Exercise goal: Can you give every line from the start of the records through the line with "9: (231, 235)", both included, as a numbered list, with blank lines and the pictures left out and nothing after that line?

Material for this exercise:
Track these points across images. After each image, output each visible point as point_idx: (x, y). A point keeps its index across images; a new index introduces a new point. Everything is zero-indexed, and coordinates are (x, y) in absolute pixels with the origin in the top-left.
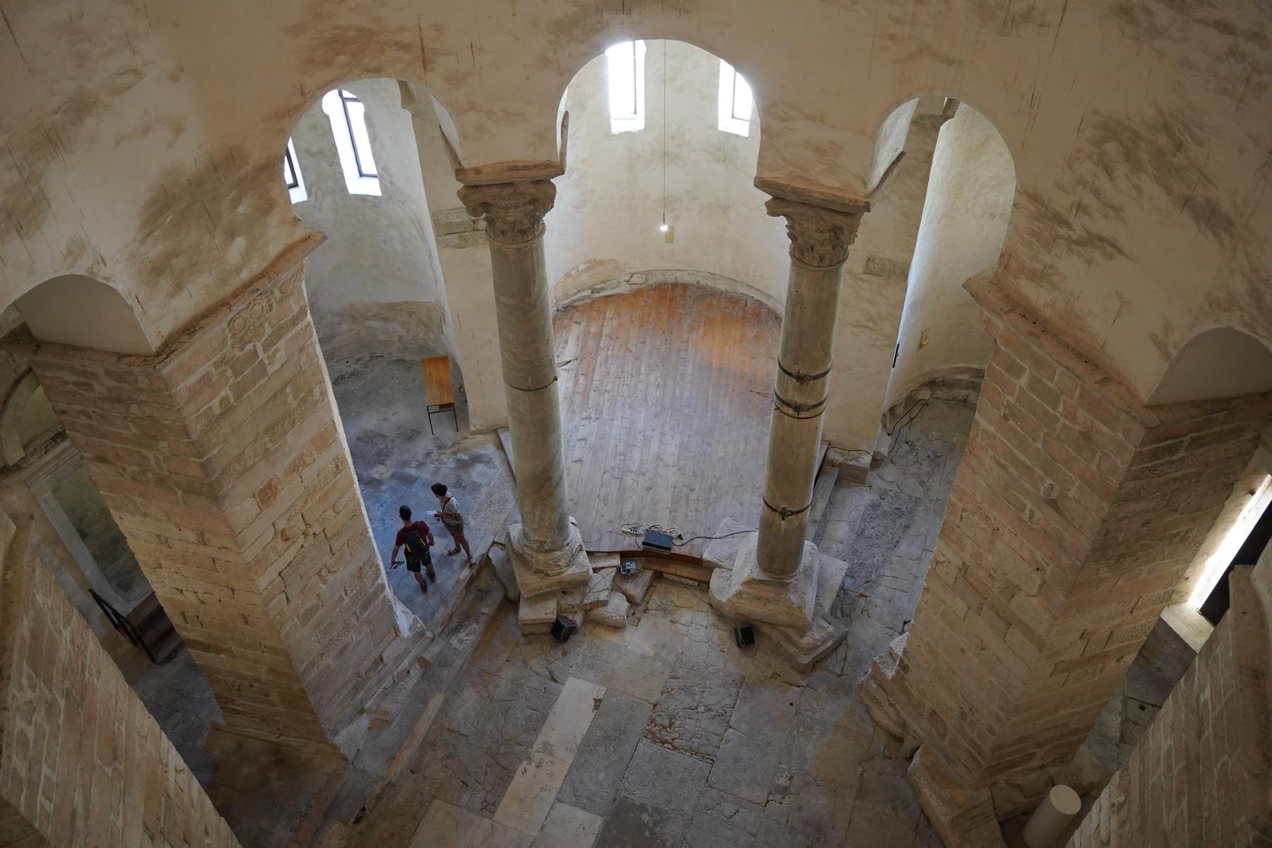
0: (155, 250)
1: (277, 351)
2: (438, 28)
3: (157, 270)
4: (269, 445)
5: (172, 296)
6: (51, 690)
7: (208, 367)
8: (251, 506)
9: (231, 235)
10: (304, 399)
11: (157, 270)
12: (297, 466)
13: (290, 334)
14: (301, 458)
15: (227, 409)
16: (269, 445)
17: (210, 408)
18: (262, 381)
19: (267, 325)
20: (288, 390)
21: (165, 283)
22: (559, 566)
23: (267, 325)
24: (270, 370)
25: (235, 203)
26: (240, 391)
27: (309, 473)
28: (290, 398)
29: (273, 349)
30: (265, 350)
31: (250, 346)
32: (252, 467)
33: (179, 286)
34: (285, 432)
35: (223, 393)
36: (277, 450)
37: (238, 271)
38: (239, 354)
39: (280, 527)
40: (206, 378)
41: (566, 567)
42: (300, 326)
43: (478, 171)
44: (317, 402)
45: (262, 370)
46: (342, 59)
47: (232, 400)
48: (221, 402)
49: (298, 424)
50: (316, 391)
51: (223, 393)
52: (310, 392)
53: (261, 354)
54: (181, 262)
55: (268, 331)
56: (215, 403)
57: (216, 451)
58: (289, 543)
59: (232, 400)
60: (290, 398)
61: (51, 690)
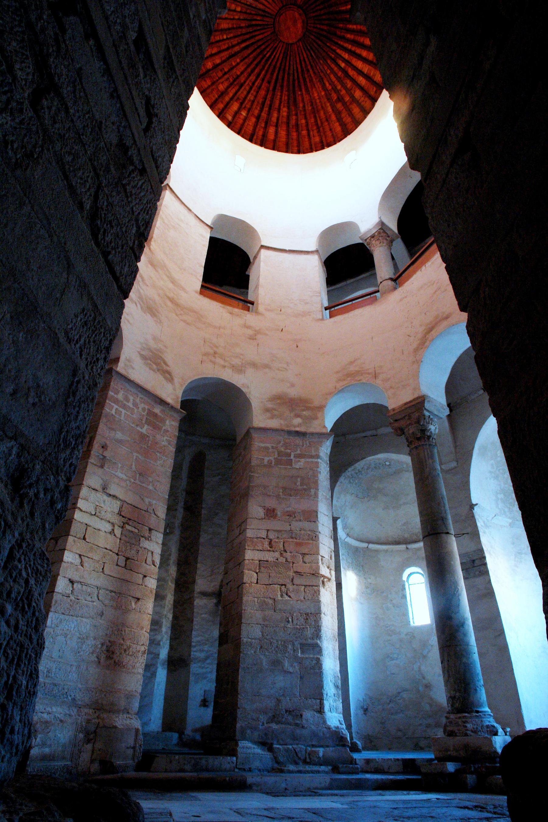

Correct output:
1. Track these points across images. After each image, output each visible point as point_idx: (x, y). A point keeps its index across images; a new index introduces a new point. Everything is zero-indexed, and coordinates are (x, y) in absolute pixels with the origin in the top-left.
2. 0: (155, 250)
3. 1: (277, 351)
4. 2: (438, 28)
5. 3: (157, 270)
6. 4: (269, 445)
7. 5: (172, 296)
8. 6: (51, 690)
9. 7: (208, 367)
10. 8: (251, 506)
11. 9: (231, 235)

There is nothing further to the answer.